[Data to examine]
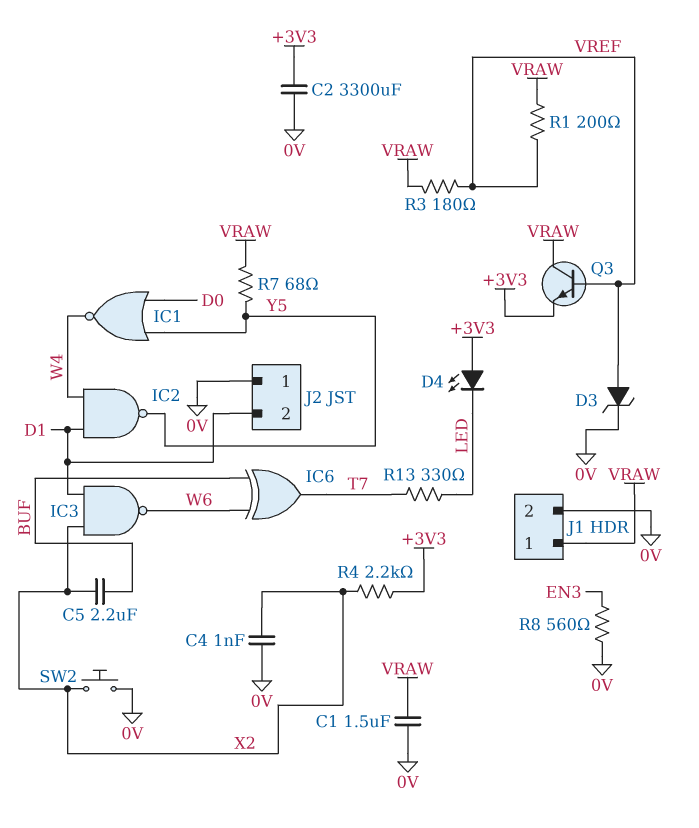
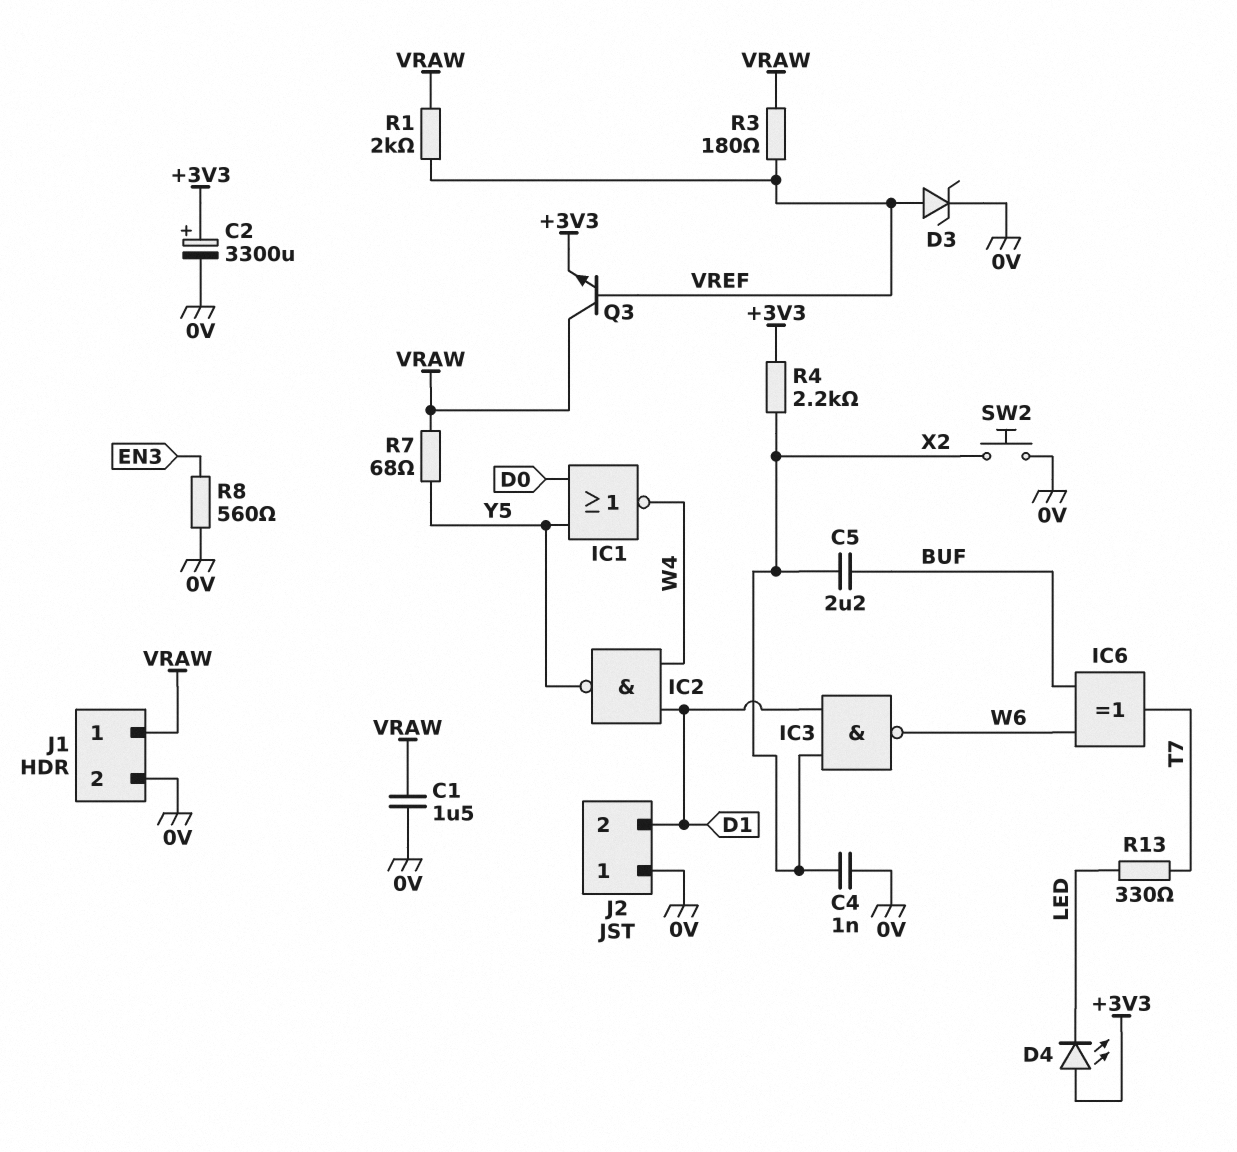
C2: 3300uF (+3V3, 0V) -> 3300uF (plus +3V3, minus 0V)
R1: 200 (VRAW, VREF) -> 2k (VRAW, VREF)

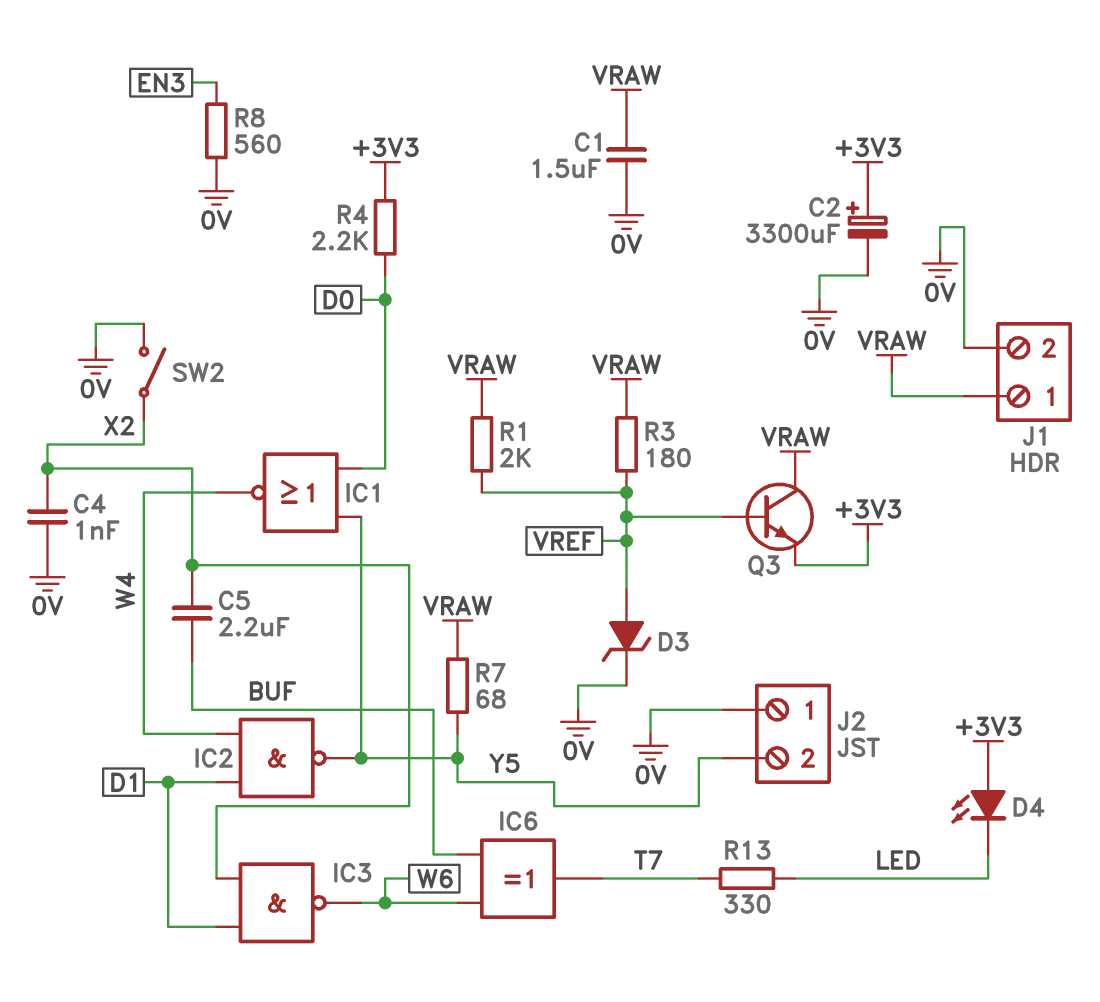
J2 pin 2: D1 -> Y5
R4: 2.2k (+3V3, X2) -> 2.2k (+3V3, D0)
SW2: button (0V, X2) -> switch (0V, X2)

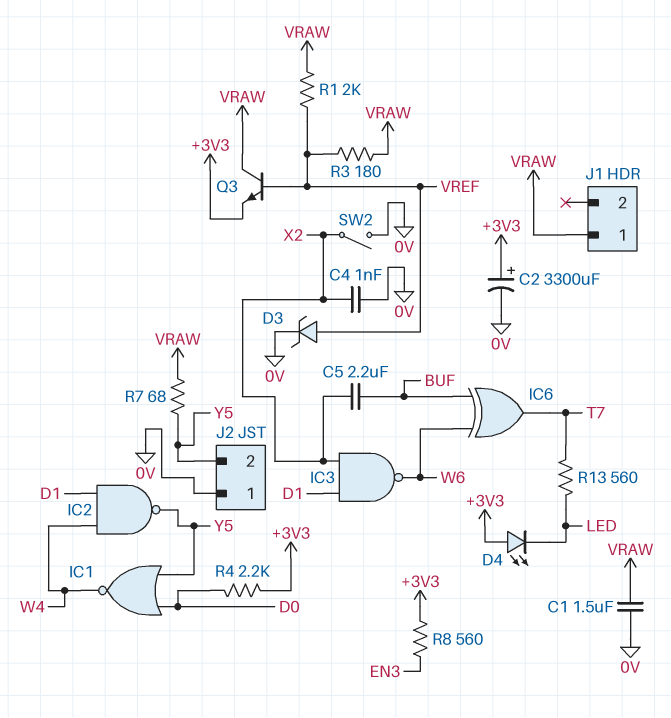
J1 pin 2: 0V -> none
R8: 560 (0V, EN3) -> 560 (+3V3, EN3)
R13: 330 (LED, T7) -> 560 (LED, T7)

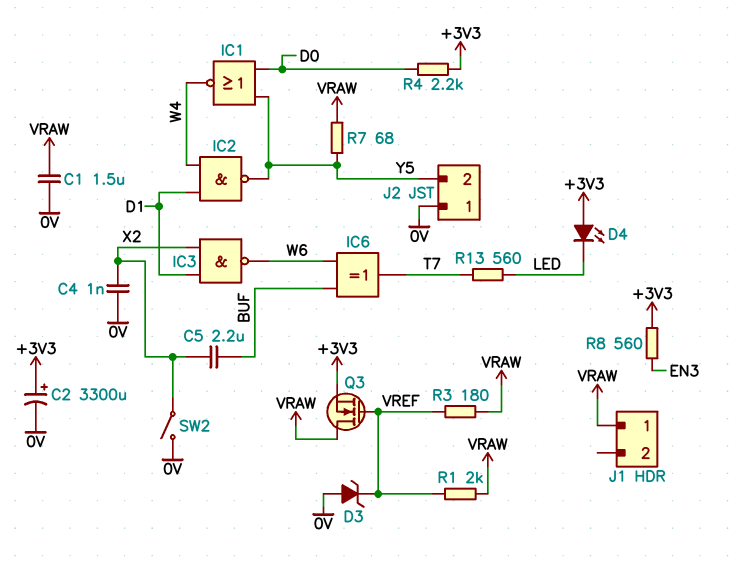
D3: zener (A VREF, K 0V) -> zener (A 0V, K VREF)
Q3: NPN (B VREF, C VRAW, E +3V3) -> NMOS (G VREF, D VRAW, S +3V3)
[/Data to examine]
*Problem details*
Transcribe the records above exactly, skipping pictures.

*Answer to this problem*
C2: 3300uF (+3V3, 0V) -> 3300uF (plus +3V3, minus 0V)
R1: 200 (VRAW, VREF) -> 2k (VRAW, VREF)

J2 pin 2: D1 -> Y5
R4: 2.2k (+3V3, X2) -> 2.2k (+3V3, D0)
SW2: button (0V, X2) -> switch (0V, X2)

J1 pin 2: 0V -> none
R8: 560 (0V, EN3) -> 560 (+3V3, EN3)
R13: 330 (LED, T7) -> 560 (LED, T7)

D3: zener (A VREF, K 0V) -> zener (A 0V, K VREF)
Q3: NPN (B VREF, C VRAW, E +3V3) -> NMOS (G VREF, D VRAW, S +3V3)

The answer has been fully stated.